Material to process |

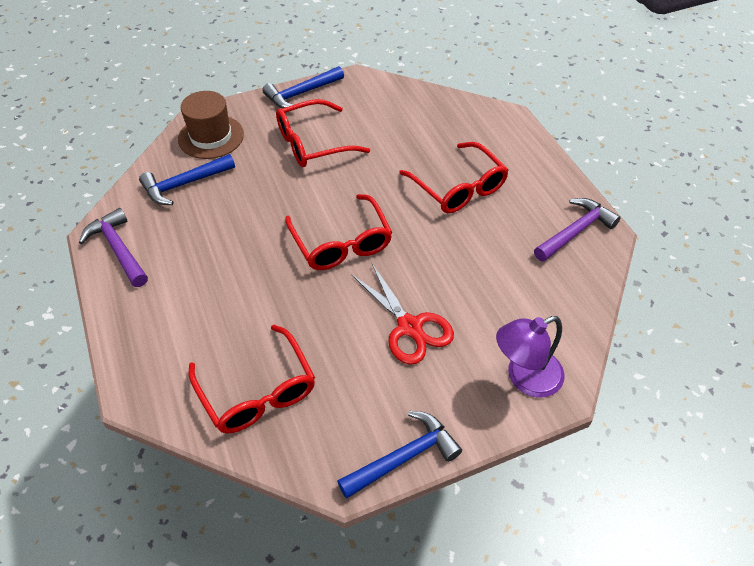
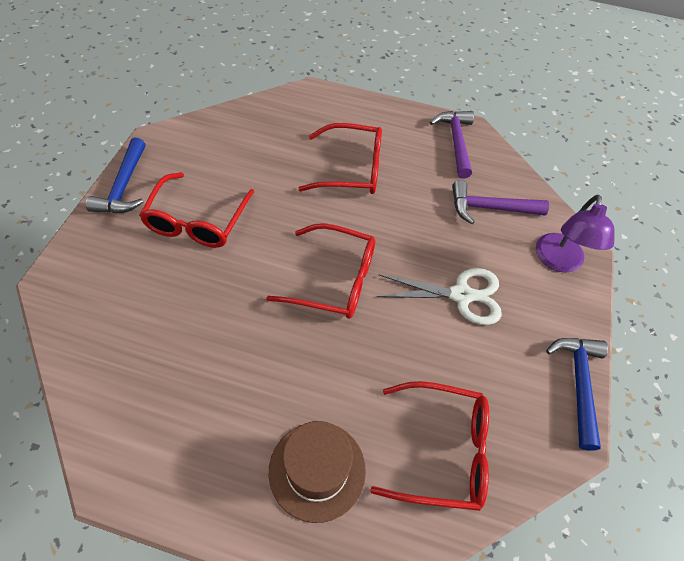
camera: 55 degrees left, 5 degrees up
purple hammer [79,208,148,287] -> purple hammer moved to [452,180,549,224]
blue hammer [139,154,235,205] -> none
brown hat [178,91,244,159] -> brown hat moved to [269,421,366,523]
red scissors [351,264,454,365] -> white scissors [377,268,502,325]

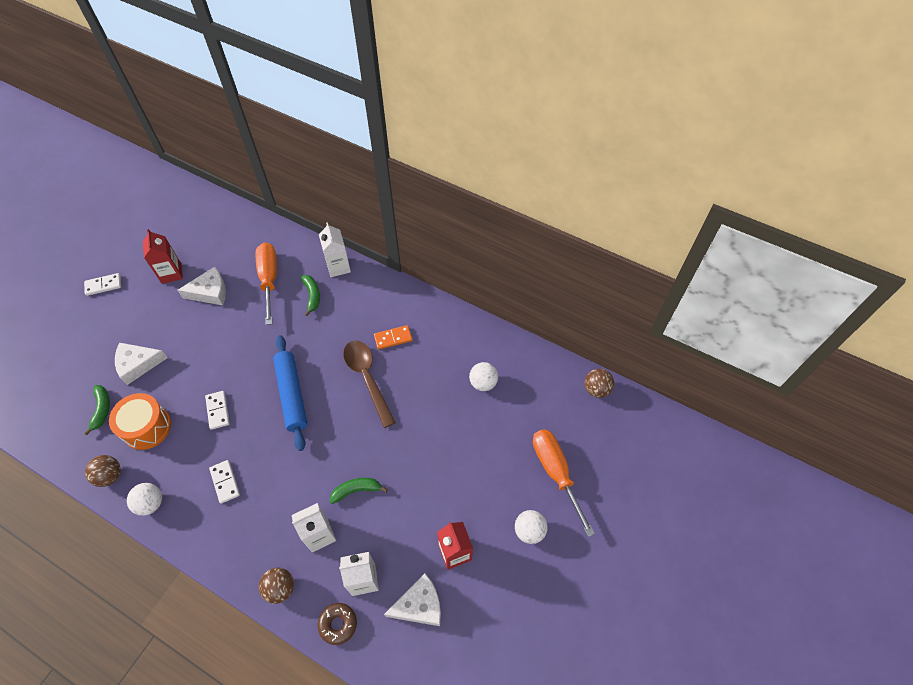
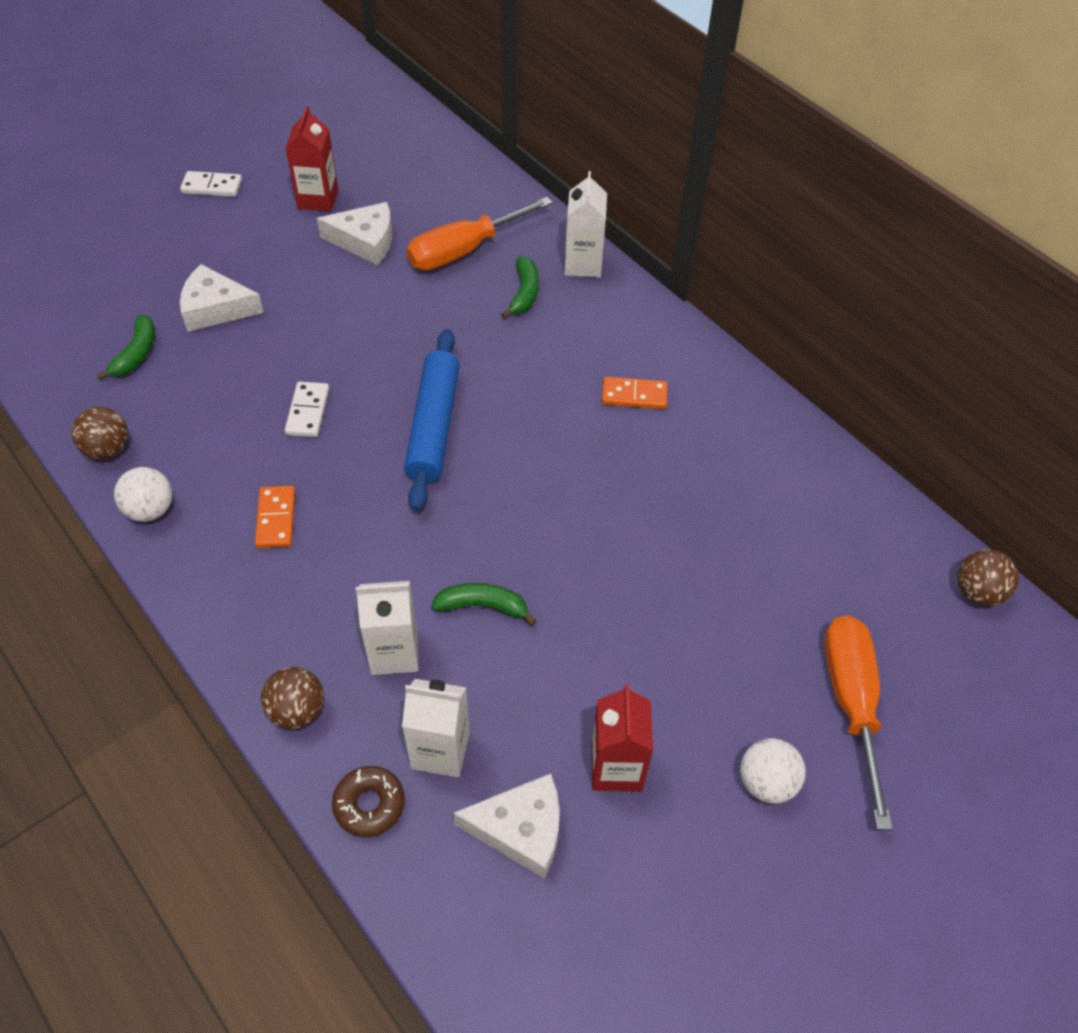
camera: 20 degrees right, 5 degrees down
orange drum [109,393,171,450] -> none
white domino [209,460,240,504] -> orange domino [255,486,295,548]
orange screwdriver [256,242,277,325] -> orange screwdriver turned 135 degrees counterclockwise [406,197,553,270]
brown spoon [343,341,396,428] -> none
white ball [469,362,498,391] -> none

About this exercise | Send back exactly the lines from the line with "brown spoon [343,341,396,428] -> none" through the end of the records.

Response area |
brown spoon [343,341,396,428] -> none
white ball [469,362,498,391] -> none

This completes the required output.